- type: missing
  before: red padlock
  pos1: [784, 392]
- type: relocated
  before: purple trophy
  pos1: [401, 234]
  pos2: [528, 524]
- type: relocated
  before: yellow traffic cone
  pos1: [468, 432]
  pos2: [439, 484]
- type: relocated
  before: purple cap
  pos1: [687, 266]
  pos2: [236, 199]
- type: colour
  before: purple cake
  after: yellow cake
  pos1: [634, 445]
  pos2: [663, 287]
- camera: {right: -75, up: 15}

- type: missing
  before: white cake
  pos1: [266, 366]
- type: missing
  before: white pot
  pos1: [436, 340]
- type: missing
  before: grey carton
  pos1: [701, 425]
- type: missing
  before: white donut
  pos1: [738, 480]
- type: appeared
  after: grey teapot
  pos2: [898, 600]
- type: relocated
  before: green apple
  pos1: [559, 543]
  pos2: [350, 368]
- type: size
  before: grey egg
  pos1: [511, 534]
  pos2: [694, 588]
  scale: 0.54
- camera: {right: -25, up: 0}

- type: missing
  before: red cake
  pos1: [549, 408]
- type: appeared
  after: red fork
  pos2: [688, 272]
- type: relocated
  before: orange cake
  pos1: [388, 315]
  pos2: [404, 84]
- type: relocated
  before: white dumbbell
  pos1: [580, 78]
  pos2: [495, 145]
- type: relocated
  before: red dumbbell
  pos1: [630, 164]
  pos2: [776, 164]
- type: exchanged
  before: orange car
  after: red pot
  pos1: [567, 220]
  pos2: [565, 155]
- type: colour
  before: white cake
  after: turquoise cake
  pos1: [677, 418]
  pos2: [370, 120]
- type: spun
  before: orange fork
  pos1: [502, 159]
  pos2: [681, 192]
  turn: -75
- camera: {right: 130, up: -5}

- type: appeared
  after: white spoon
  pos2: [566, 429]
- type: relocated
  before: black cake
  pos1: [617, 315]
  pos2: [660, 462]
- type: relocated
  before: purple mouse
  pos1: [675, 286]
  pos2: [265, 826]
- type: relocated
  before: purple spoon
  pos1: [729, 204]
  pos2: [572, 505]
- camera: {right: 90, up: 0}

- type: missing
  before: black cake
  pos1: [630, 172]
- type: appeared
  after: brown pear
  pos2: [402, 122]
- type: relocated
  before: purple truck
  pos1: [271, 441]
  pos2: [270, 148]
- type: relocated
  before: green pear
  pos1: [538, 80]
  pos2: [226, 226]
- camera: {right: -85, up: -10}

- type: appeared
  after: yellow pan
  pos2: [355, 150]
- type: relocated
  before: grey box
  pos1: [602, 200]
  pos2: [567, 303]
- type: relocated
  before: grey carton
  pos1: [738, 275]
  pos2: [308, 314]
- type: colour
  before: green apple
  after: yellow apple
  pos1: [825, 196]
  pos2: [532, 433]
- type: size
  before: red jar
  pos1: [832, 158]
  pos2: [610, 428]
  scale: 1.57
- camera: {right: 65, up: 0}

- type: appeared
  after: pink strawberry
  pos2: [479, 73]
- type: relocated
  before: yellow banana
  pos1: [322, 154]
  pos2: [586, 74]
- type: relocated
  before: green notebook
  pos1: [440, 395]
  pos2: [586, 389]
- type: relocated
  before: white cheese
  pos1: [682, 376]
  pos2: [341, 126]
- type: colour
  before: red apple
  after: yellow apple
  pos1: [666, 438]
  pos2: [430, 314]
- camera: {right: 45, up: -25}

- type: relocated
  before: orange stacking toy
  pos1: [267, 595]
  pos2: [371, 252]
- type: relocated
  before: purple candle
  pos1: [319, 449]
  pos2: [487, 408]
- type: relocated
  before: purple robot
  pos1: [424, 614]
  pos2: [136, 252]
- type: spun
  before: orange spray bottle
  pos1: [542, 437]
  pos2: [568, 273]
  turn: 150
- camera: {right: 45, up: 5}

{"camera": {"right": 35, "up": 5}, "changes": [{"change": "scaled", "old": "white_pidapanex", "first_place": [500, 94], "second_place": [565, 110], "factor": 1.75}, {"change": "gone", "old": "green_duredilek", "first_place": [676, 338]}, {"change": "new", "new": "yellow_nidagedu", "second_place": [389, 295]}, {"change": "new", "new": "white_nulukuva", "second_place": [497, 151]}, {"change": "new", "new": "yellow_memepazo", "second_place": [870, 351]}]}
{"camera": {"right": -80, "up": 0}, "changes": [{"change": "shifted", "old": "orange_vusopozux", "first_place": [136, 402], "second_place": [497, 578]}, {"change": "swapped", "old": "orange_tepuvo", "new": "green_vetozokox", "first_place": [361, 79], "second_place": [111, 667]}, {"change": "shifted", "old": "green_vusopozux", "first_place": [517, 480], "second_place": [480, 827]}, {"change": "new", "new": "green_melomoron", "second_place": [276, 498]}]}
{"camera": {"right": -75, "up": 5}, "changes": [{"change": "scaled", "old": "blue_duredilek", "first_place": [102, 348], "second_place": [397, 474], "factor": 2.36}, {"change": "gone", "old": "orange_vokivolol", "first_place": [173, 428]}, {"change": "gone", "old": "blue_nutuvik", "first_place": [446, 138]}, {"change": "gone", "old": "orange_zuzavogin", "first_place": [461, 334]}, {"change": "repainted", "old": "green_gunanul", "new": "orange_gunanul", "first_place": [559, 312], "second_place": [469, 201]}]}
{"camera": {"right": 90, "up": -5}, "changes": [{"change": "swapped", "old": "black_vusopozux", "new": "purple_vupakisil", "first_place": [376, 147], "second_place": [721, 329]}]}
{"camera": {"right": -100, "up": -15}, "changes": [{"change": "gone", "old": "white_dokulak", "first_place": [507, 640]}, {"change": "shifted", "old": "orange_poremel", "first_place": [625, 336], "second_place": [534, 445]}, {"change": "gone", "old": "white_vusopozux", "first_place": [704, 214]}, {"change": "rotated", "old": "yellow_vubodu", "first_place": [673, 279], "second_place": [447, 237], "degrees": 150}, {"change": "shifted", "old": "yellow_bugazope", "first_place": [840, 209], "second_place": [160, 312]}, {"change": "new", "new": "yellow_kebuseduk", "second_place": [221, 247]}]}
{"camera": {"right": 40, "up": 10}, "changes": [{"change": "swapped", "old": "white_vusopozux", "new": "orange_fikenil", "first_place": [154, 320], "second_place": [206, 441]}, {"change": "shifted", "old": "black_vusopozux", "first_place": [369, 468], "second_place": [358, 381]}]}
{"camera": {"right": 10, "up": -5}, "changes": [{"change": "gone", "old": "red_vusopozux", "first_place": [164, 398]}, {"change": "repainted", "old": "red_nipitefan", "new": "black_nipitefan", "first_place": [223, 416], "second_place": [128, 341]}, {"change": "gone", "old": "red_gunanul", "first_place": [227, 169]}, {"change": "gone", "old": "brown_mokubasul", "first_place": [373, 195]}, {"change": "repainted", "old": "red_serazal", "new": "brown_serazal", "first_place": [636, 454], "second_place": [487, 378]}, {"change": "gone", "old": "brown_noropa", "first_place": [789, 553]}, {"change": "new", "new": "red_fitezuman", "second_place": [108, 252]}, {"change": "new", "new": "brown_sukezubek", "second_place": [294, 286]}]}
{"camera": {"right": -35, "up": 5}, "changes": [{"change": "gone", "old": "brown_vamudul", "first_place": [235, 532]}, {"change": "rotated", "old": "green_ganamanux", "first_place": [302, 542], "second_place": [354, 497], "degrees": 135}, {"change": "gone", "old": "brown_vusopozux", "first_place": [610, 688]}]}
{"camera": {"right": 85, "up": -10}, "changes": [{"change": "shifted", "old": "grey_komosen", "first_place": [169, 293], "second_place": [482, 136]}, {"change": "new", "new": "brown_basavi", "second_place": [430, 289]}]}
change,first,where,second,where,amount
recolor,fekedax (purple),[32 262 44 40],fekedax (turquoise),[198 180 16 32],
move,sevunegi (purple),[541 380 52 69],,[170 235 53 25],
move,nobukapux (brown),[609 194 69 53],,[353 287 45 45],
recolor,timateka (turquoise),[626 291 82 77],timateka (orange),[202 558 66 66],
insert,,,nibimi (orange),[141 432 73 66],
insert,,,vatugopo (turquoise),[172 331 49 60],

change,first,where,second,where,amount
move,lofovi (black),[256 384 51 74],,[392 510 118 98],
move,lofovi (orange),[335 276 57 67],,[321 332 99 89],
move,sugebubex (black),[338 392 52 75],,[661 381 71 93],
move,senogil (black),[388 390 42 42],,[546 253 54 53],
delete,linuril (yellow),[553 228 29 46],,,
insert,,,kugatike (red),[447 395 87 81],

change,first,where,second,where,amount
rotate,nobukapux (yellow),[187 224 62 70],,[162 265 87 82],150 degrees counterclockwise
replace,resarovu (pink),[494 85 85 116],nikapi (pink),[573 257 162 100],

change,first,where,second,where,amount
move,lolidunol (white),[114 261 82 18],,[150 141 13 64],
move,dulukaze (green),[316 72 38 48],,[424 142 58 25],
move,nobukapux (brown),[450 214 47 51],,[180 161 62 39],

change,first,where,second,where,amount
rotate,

■ **Problem statement**
Exactly as they appear, retype the lines from the start of the records through the line containing "pos2: [663, 287]".

■ **Reply**
- type: missing
  before: red padlock
  pos1: [784, 392]
- type: relocated
  before: purple trophy
  pos1: [401, 234]
  pos2: [528, 524]
- type: relocated
  before: yellow traffic cone
  pos1: [468, 432]
  pos2: [439, 484]
- type: relocated
  before: purple cap
  pos1: [687, 266]
  pos2: [236, 199]
- type: colour
  before: purple cake
  after: yellow cake
  pos1: [634, 445]
  pos2: [663, 287]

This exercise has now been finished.